In the listing that follows, the lines starting at the one containing "(821, 392) = (549, 240): grey bowl -> none" and ending at the one containing "(502, 541) = (298, 114): purple key -> none" are to be returned exactly, both boundary lines included, and no others.

************

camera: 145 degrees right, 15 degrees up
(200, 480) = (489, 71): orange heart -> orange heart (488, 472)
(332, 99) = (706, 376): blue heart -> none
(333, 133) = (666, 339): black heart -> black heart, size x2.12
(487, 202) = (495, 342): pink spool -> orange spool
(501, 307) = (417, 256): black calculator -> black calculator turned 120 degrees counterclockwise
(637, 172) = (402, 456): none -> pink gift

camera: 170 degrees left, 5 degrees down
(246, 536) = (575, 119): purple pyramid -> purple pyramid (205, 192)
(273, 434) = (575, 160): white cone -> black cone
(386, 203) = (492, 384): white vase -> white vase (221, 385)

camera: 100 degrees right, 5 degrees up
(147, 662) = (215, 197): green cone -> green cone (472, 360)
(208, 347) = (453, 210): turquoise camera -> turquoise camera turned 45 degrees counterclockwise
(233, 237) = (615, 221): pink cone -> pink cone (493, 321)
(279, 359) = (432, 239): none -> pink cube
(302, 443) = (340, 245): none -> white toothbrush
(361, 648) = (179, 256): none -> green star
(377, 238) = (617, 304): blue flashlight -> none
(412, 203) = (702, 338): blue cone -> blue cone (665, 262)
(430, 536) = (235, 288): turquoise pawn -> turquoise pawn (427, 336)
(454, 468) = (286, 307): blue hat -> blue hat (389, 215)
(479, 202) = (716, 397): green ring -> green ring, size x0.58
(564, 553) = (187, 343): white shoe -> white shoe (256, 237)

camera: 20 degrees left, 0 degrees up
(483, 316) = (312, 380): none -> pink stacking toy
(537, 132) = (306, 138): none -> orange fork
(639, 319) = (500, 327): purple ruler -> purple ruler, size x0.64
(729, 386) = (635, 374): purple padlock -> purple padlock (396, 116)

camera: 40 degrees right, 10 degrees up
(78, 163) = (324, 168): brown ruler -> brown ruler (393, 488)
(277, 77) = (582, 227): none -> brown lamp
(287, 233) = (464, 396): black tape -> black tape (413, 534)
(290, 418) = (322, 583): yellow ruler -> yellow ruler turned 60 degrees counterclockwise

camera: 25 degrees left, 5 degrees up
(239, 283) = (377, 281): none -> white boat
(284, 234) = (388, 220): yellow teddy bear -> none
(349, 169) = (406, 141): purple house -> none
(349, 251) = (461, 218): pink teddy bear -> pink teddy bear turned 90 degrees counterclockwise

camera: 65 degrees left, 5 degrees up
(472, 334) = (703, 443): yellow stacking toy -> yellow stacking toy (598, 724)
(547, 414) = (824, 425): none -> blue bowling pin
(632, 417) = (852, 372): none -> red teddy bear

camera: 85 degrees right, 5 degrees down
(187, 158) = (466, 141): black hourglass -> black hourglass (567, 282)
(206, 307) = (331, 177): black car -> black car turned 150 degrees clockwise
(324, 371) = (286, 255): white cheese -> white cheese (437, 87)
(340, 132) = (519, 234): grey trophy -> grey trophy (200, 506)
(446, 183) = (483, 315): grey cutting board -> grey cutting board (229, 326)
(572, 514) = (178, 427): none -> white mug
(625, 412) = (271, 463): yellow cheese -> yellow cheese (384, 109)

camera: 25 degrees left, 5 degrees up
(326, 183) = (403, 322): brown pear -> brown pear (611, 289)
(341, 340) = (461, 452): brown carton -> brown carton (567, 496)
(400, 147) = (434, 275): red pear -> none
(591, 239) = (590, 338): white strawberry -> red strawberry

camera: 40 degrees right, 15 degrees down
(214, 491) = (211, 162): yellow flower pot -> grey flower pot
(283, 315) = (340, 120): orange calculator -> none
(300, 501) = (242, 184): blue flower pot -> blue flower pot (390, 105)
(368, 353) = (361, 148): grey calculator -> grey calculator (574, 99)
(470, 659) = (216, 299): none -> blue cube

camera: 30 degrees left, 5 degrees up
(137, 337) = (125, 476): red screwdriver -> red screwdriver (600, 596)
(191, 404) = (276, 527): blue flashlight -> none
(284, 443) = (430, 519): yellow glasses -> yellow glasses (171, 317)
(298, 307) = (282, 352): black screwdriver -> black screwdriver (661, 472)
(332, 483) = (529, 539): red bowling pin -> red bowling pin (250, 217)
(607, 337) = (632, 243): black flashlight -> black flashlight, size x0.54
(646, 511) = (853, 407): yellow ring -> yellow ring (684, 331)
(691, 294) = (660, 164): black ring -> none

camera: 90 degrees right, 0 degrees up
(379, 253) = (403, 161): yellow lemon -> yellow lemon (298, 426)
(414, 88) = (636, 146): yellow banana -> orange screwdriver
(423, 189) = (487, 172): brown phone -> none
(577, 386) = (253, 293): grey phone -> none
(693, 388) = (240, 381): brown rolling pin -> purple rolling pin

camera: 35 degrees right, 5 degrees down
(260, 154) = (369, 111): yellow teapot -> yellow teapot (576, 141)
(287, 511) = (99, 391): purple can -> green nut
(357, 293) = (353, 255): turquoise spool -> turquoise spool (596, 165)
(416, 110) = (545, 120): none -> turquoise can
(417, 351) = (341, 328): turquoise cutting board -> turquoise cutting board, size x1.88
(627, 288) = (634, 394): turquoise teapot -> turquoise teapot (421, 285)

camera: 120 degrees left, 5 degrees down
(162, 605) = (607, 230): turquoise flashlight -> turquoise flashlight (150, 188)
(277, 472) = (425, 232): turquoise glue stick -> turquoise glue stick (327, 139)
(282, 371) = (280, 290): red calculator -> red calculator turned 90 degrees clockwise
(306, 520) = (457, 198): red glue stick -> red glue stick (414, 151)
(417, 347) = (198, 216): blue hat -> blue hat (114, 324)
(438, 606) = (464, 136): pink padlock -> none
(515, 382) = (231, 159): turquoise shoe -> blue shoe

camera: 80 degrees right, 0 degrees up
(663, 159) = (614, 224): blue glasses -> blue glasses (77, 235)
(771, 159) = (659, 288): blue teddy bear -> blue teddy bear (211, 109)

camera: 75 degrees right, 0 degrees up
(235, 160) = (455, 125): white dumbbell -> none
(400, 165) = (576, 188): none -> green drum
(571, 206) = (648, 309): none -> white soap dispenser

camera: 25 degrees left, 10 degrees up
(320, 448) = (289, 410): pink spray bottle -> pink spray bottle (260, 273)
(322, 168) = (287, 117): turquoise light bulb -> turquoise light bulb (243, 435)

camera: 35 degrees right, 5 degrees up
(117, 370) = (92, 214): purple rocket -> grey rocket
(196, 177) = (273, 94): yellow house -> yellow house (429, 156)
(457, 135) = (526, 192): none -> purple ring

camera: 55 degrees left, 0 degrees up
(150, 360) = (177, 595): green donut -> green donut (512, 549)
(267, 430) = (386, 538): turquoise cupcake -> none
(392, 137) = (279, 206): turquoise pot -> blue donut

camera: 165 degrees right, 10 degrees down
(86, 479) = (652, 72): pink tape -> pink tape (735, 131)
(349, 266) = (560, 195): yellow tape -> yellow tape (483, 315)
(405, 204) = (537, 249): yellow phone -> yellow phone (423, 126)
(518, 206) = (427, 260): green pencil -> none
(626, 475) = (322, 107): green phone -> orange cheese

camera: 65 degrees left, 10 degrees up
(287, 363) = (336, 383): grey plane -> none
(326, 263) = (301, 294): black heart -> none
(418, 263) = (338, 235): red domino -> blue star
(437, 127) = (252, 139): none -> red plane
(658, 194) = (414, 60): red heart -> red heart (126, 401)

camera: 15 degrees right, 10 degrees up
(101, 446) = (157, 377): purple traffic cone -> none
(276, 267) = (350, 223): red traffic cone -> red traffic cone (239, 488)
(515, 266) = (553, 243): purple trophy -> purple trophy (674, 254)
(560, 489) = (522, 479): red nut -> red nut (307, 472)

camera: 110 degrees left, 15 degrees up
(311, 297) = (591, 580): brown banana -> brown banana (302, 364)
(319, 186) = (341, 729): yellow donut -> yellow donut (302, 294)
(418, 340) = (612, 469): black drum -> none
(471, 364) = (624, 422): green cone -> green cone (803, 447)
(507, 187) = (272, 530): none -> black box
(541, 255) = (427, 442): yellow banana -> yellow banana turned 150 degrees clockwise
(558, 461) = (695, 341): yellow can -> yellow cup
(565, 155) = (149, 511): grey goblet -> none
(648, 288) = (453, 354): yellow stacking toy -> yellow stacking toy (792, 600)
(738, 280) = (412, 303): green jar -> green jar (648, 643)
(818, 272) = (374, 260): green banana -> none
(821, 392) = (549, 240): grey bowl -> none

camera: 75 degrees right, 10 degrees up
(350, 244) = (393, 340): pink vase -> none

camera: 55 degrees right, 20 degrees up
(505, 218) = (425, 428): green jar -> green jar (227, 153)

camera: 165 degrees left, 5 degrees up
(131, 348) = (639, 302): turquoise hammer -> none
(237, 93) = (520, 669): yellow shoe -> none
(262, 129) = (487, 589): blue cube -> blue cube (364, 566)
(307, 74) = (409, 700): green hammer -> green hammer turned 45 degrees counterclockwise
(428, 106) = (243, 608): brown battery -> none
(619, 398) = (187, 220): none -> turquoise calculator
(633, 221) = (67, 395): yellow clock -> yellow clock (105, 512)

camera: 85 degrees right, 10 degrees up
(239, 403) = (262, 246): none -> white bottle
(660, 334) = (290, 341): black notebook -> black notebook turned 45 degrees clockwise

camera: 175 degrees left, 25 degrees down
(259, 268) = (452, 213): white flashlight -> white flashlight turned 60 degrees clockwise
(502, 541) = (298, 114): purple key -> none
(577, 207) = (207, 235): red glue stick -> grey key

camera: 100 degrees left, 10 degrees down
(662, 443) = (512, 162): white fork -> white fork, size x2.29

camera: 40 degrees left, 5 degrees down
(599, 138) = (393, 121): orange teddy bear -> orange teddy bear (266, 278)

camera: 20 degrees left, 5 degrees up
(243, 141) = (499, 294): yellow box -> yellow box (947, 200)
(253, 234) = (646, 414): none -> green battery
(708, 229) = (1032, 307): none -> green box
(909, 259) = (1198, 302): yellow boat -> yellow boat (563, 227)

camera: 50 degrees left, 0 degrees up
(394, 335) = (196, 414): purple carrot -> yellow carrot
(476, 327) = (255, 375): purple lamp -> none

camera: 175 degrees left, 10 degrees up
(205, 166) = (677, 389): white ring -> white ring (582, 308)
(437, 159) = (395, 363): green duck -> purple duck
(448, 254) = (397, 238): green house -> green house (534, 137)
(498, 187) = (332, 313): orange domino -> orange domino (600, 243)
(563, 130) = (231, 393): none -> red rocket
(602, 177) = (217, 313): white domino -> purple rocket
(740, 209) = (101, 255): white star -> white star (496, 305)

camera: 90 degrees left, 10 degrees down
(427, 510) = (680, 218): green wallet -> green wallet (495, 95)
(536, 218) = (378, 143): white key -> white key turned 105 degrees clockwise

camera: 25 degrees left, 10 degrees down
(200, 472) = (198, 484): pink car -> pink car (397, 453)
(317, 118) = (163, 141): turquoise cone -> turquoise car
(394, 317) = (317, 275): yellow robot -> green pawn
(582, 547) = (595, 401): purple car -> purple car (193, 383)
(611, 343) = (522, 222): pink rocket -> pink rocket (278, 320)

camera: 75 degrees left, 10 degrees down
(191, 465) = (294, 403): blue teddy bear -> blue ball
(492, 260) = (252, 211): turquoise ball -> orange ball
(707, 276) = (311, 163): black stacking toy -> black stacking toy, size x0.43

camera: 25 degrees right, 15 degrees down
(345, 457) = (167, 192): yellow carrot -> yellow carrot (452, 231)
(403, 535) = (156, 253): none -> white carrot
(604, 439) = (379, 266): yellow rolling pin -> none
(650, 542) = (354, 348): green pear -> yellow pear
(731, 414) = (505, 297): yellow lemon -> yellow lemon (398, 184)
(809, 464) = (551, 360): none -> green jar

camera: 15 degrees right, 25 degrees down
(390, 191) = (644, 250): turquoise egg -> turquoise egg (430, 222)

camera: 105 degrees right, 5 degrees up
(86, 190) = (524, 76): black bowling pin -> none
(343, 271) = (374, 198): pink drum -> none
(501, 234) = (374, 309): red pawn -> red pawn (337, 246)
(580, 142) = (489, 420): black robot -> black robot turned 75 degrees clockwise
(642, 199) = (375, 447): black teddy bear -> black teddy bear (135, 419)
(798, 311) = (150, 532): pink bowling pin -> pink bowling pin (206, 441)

************

— ANSWER SECTION —
(821, 392) = (549, 240): grey bowl -> none

camera: 75 degrees right, 10 degrees up
(350, 244) = (393, 340): pink vase -> none

camera: 55 degrees right, 20 degrees up
(505, 218) = (425, 428): green jar -> green jar (227, 153)

camera: 165 degrees left, 5 degrees up
(131, 348) = (639, 302): turquoise hammer -> none
(237, 93) = (520, 669): yellow shoe -> none
(262, 129) = (487, 589): blue cube -> blue cube (364, 566)
(307, 74) = (409, 700): green hammer -> green hammer turned 45 degrees counterclockwise
(428, 106) = (243, 608): brown battery -> none
(619, 398) = (187, 220): none -> turquoise calculator
(633, 221) = (67, 395): yellow clock -> yellow clock (105, 512)

camera: 85 degrees right, 10 degrees up
(239, 403) = (262, 246): none -> white bottle
(660, 334) = (290, 341): black notebook -> black notebook turned 45 degrees clockwise

camera: 175 degrees left, 25 degrees down
(259, 268) = (452, 213): white flashlight -> white flashlight turned 60 degrees clockwise
(502, 541) = (298, 114): purple key -> none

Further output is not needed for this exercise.